Problem to solve: Look below for the line containing "camera: 90 degrees left, 10 degrees up"; from there through the line containing "(793, 385) = (723, 247): none -> white cake", both lines included, please set down each line exactly and nothing else.

Records to use:
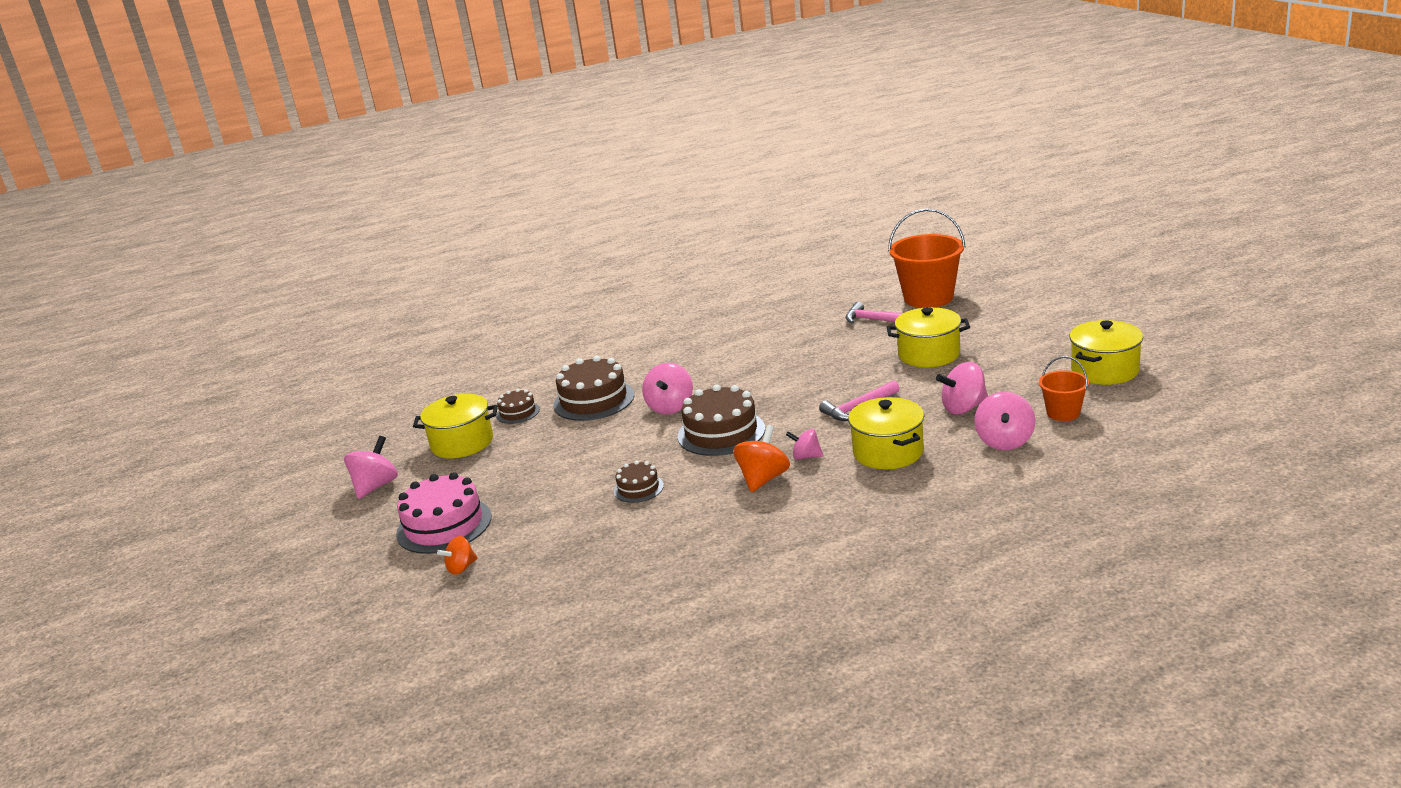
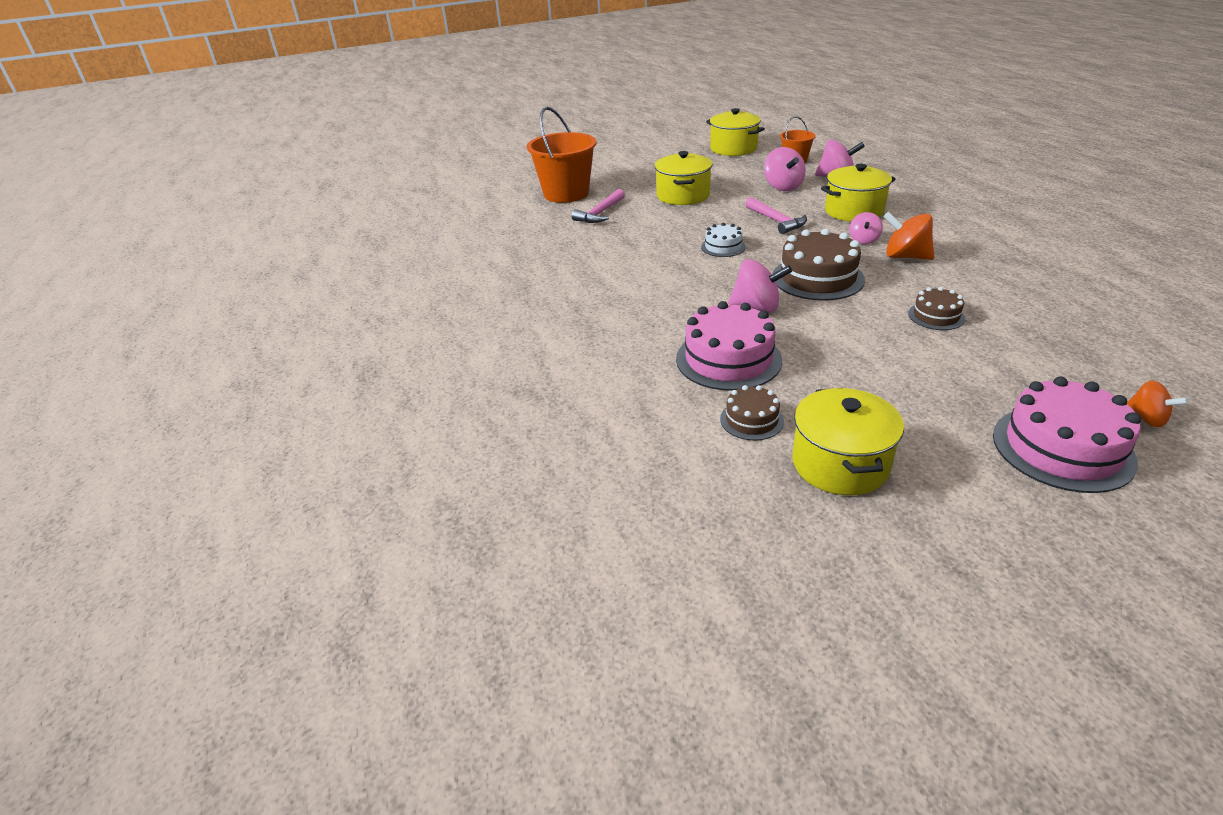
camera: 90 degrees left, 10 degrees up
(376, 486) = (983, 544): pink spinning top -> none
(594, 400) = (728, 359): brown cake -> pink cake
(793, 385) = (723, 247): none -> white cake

--

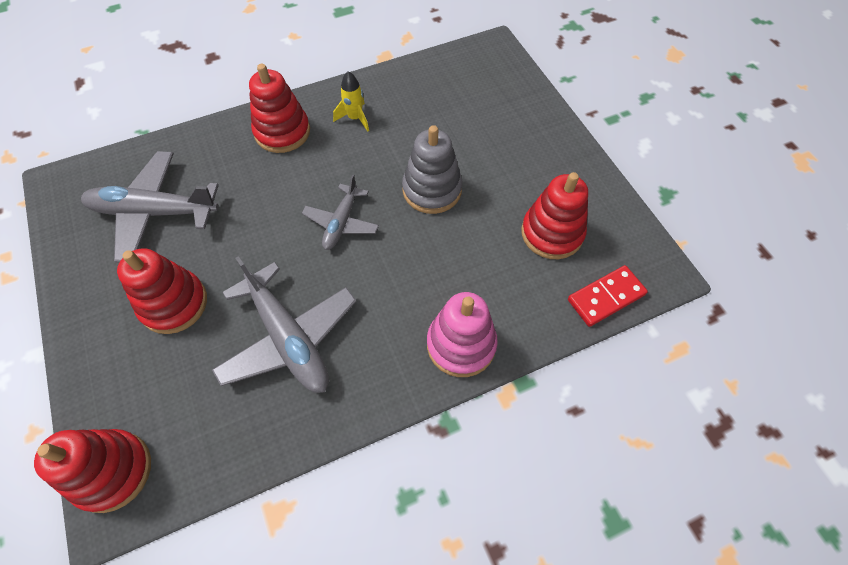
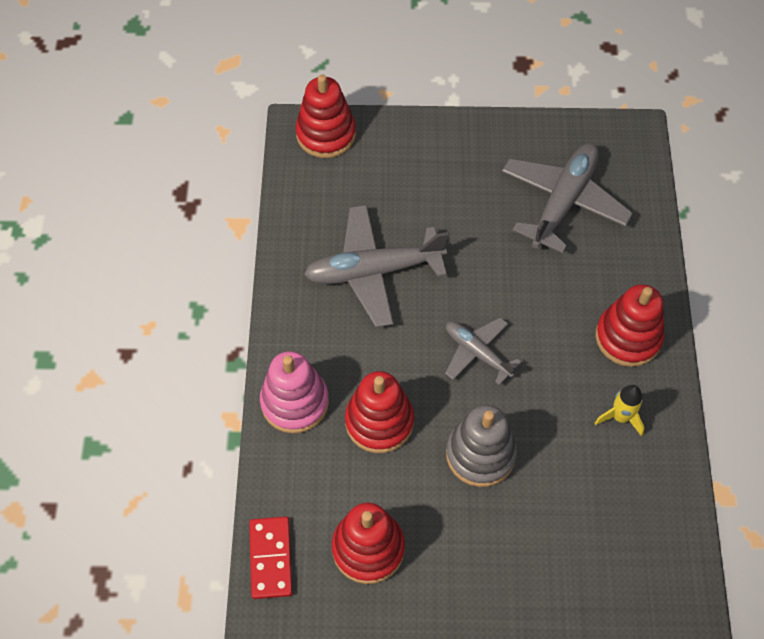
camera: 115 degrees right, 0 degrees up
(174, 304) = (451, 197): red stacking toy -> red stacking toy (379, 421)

==

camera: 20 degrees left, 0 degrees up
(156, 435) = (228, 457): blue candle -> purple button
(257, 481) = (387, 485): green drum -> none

Task solution:
camera: 90 degrees left, 10 degrees up
(376, 486) = (983, 544): pink spinning top -> none
(594, 400) = (728, 359): brown cake -> pink cake
(793, 385) = (723, 247): none -> white cake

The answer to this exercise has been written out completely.